* **Collected data**:
= = =

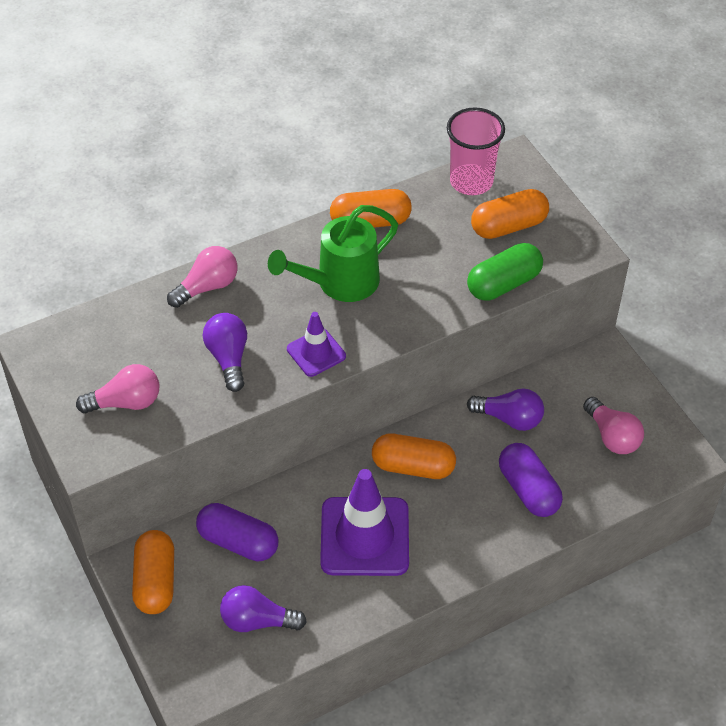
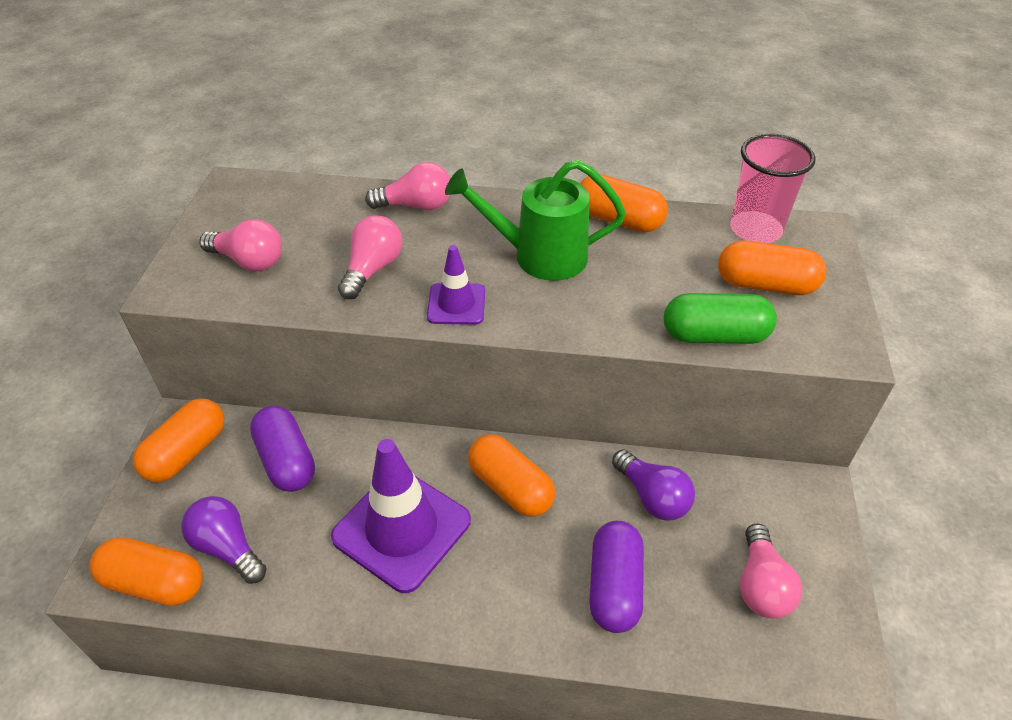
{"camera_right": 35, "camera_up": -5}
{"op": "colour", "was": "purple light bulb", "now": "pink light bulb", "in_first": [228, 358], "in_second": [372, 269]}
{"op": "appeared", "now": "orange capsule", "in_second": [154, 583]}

= = =

* **Work request**:
Repeat the listing verbatim. Skip the pictures.

* **Task response**:
{"camera_right": 35, "camera_up": -5}
{"op": "colour", "was": "purple light bulb", "now": "pink light bulb", "in_first": [228, 358], "in_second": [372, 269]}
{"op": "appeared", "now": "orange capsule", "in_second": [154, 583]}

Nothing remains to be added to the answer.